— Work task —
Print the listing below again, exactly. Skip the pictures.

— Input data —
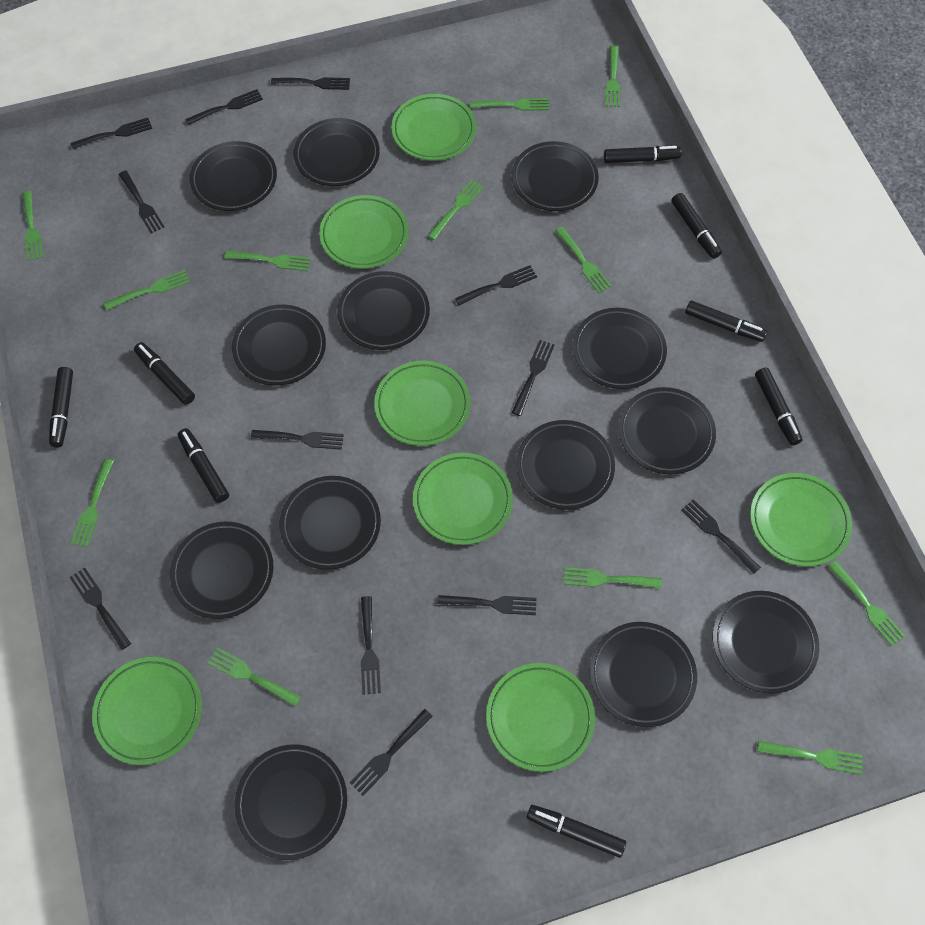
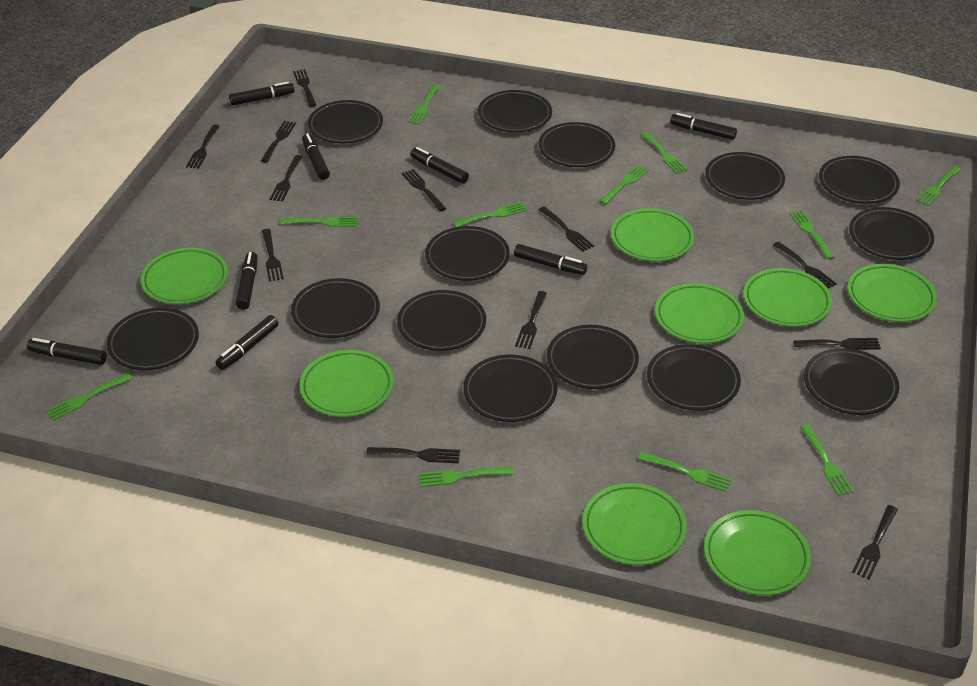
black plate: 13 -> 14
green fork: 12 -> 11
green plate: 7 -> 8

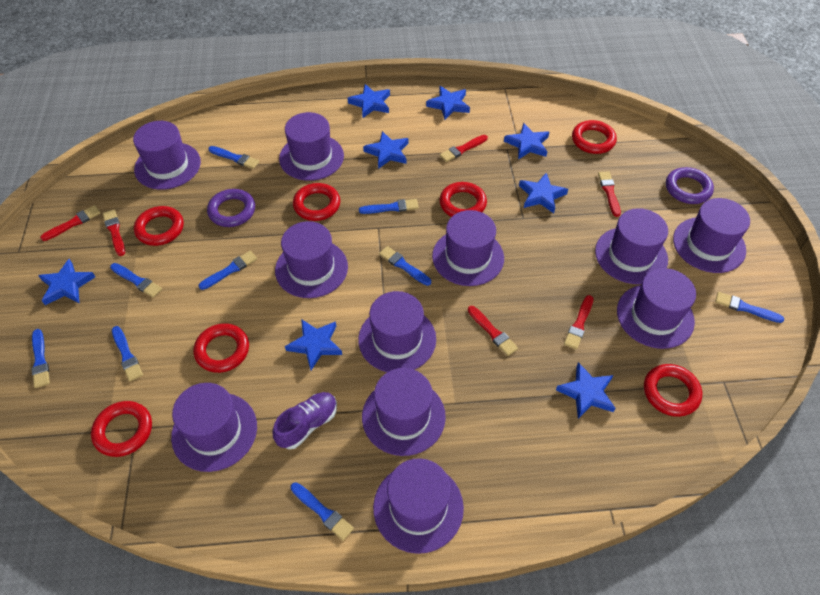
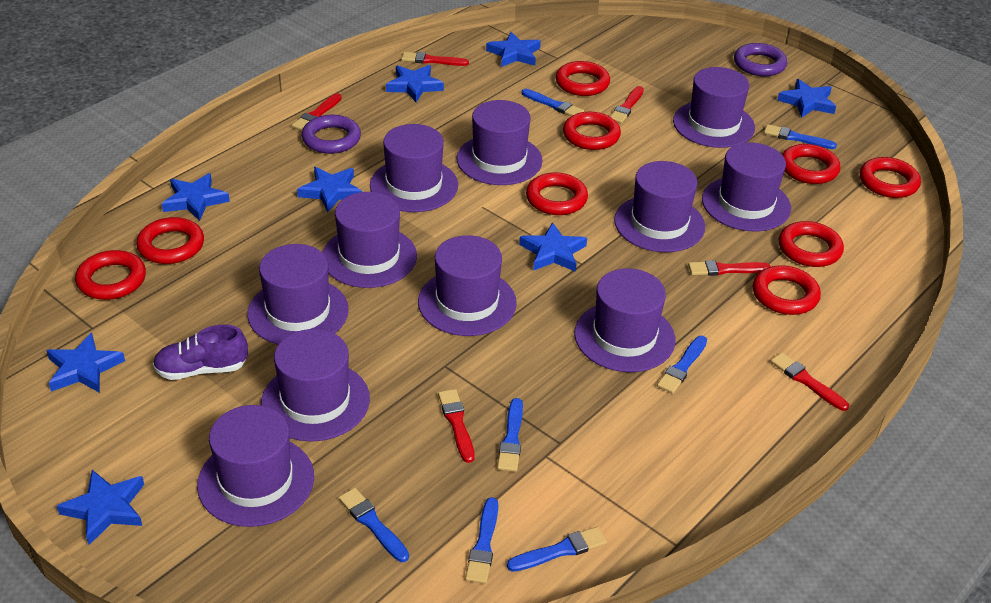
blue brush: 9 -> 7
red ring: 7 -> 9

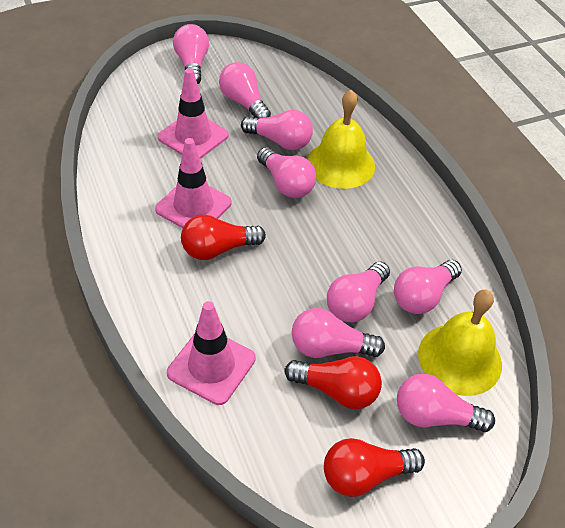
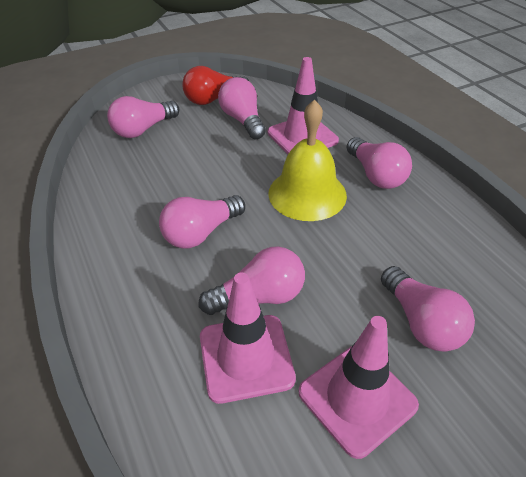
pink light bulb: 8 -> 6
red light bulb: 3 -> 1
yellow bell: 2 -> 1

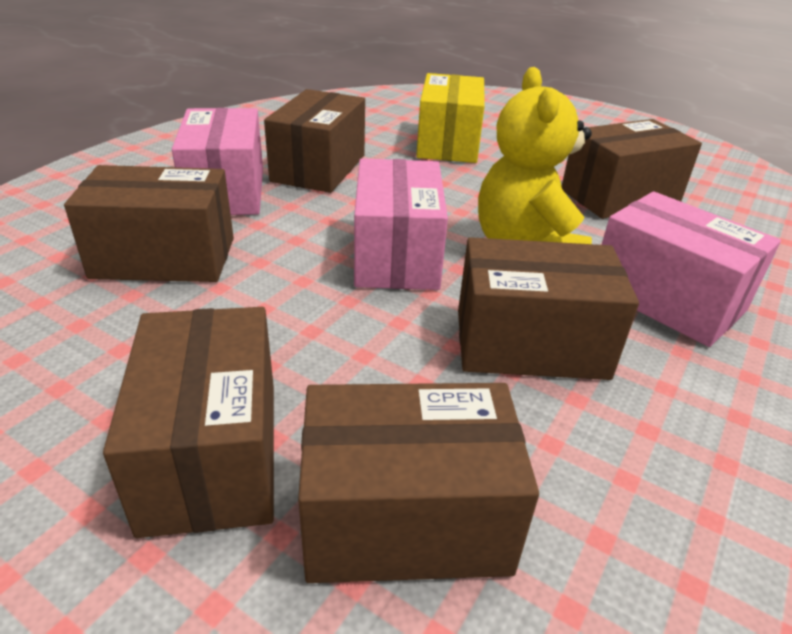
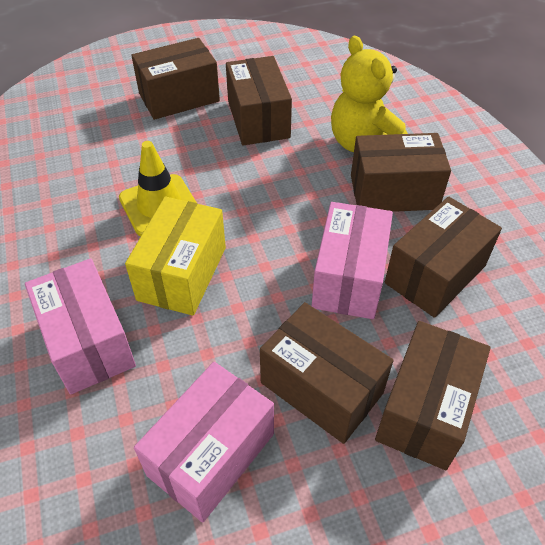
yellow traffic cone: 0 -> 1

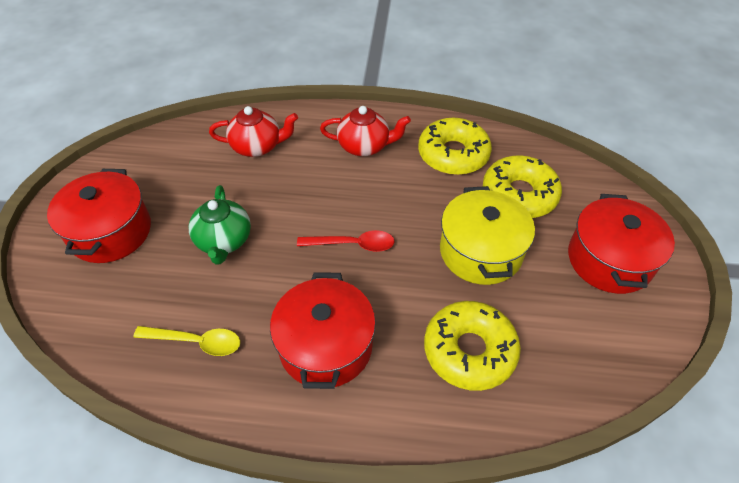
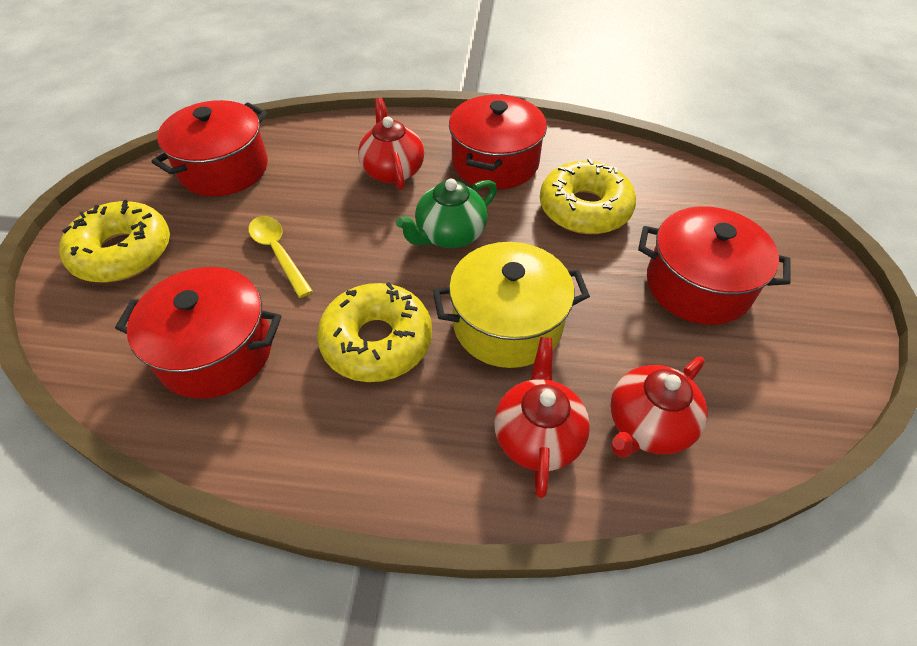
red pot: 3 -> 4
red spoon: 1 -> 0
red teapot: 2 -> 3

— The completed task —
black plate: 13 -> 14
green fork: 12 -> 11
green plate: 7 -> 8

blue brush: 9 -> 7
red ring: 7 -> 9

pink light bulb: 8 -> 6
red light bulb: 3 -> 1
yellow bell: 2 -> 1

yellow traffic cone: 0 -> 1

red pot: 3 -> 4
red spoon: 1 -> 0
red teapot: 2 -> 3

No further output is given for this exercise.